#### Working data ####

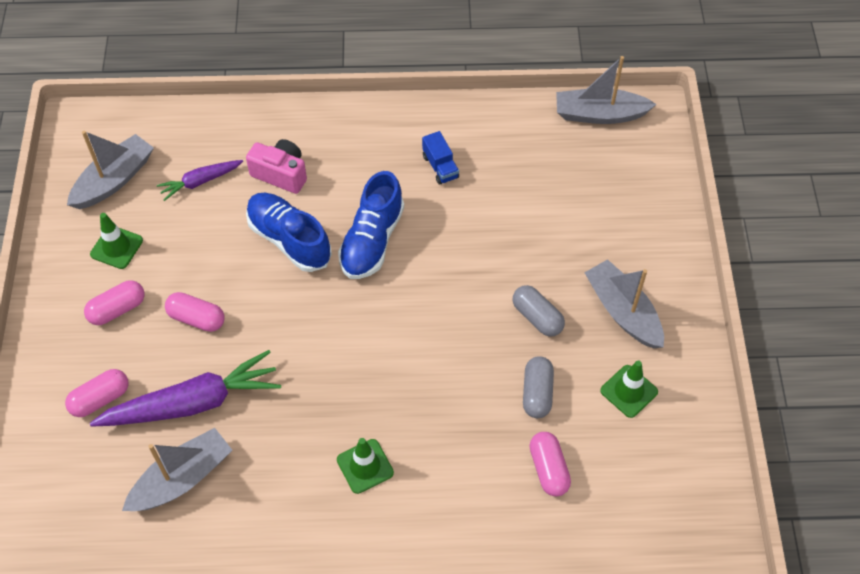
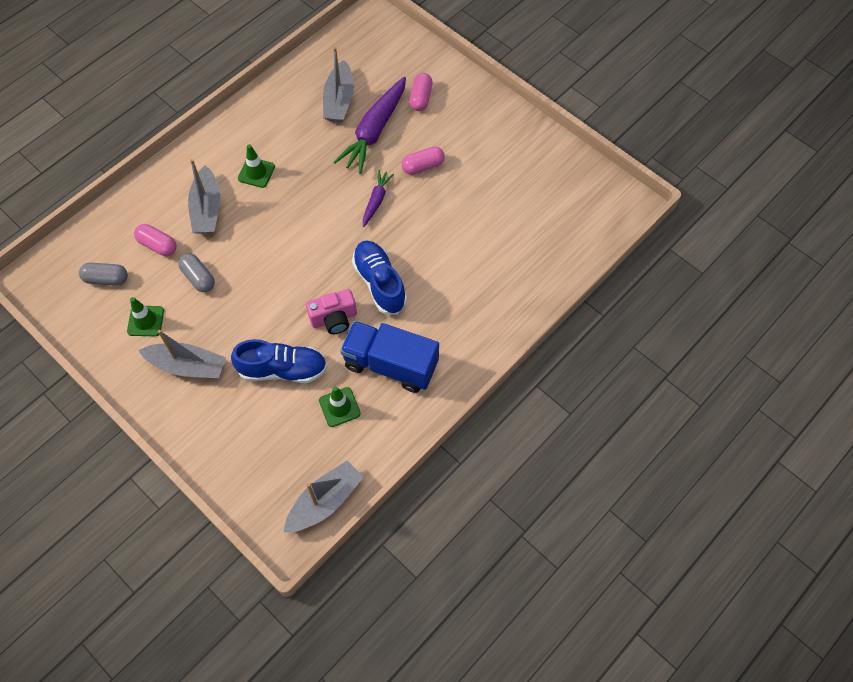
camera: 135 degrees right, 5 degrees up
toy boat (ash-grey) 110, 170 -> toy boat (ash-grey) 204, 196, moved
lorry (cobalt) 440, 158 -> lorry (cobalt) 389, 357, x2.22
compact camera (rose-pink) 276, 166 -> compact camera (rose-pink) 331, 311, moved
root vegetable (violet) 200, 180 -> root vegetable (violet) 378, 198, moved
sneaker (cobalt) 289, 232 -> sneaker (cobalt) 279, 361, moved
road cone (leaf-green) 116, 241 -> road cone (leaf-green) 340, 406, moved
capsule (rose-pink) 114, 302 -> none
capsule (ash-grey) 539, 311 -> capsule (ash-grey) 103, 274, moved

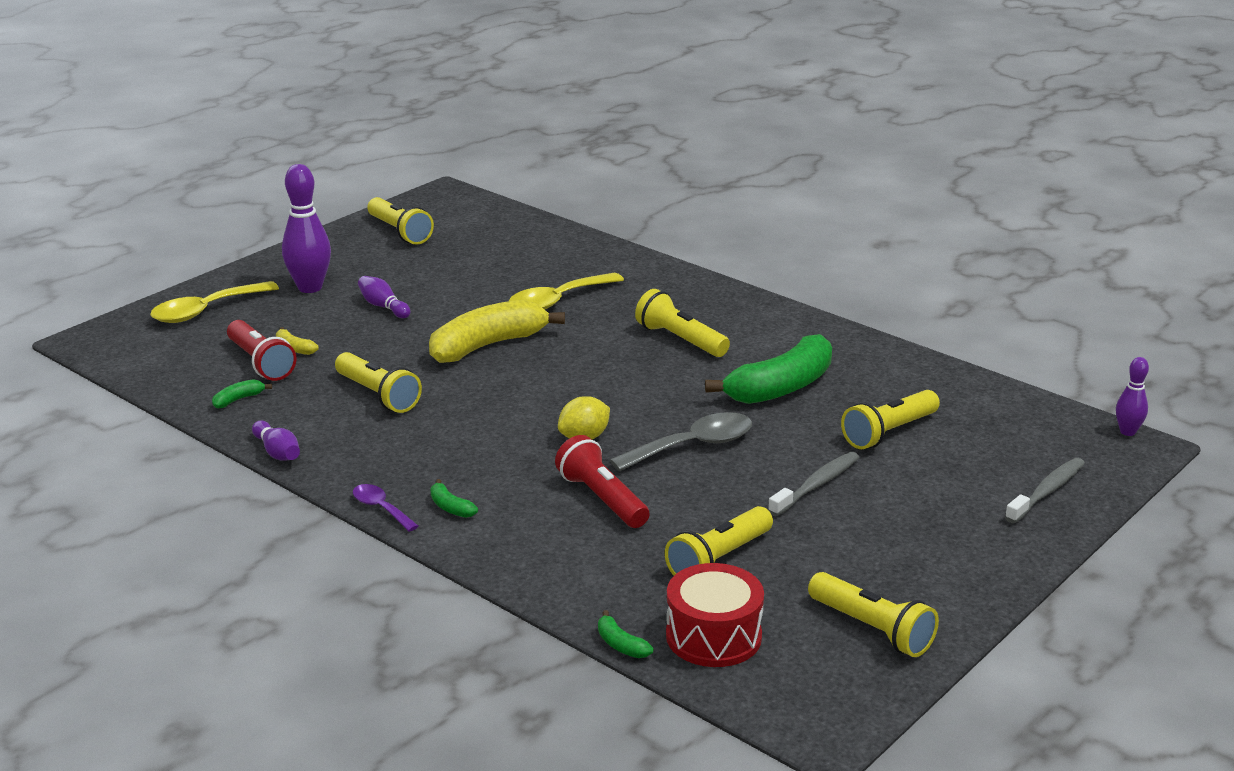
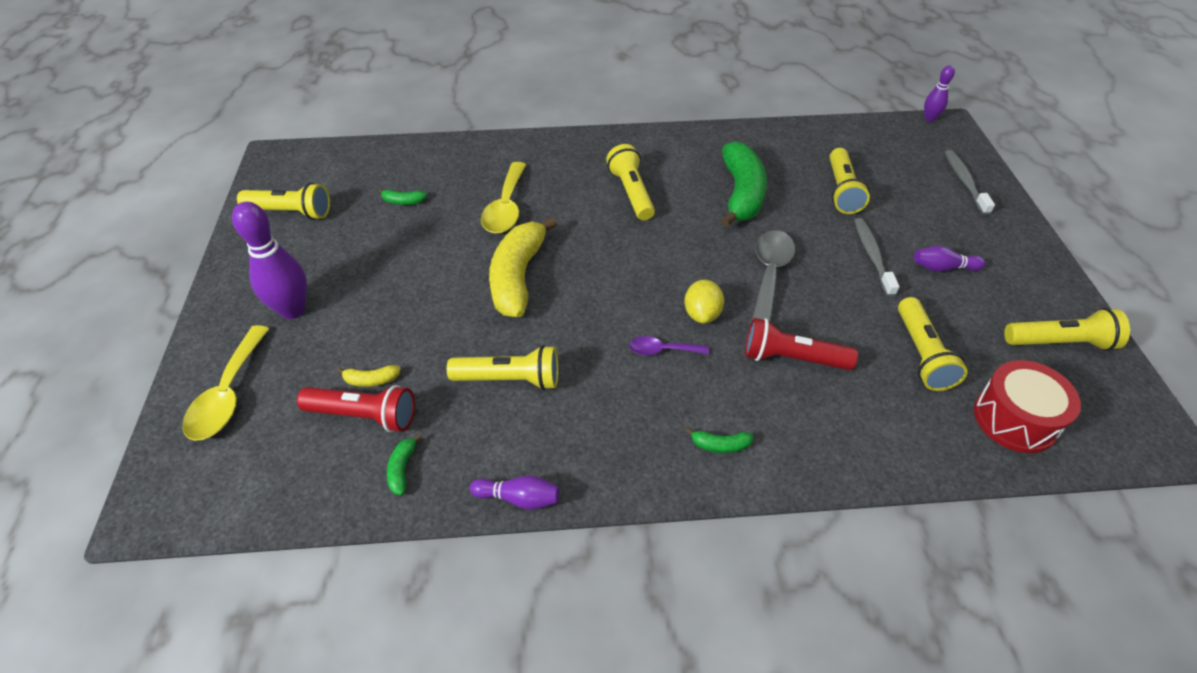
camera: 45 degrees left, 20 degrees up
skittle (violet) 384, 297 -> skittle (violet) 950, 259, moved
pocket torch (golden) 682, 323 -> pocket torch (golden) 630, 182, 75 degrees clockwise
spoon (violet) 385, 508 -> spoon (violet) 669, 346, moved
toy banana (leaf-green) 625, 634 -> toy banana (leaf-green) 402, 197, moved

####

* What needs to be done *
Exact copy, pictures omitted: every line from the one holding "road cone (leaf-green) 116, 241" through the last line of the data above, and nothing else.

* Answer section *
road cone (leaf-green) 116, 241 -> road cone (leaf-green) 340, 406, moved
capsule (rose-pink) 114, 302 -> none
capsule (ash-grey) 539, 311 -> capsule (ash-grey) 103, 274, moved

camera: 45 degrees left, 20 degrees up
skittle (violet) 384, 297 -> skittle (violet) 950, 259, moved
pocket torch (golden) 682, 323 -> pocket torch (golden) 630, 182, 75 degrees clockwise
spoon (violet) 385, 508 -> spoon (violet) 669, 346, moved
toy banana (leaf-green) 625, 634 -> toy banana (leaf-green) 402, 197, moved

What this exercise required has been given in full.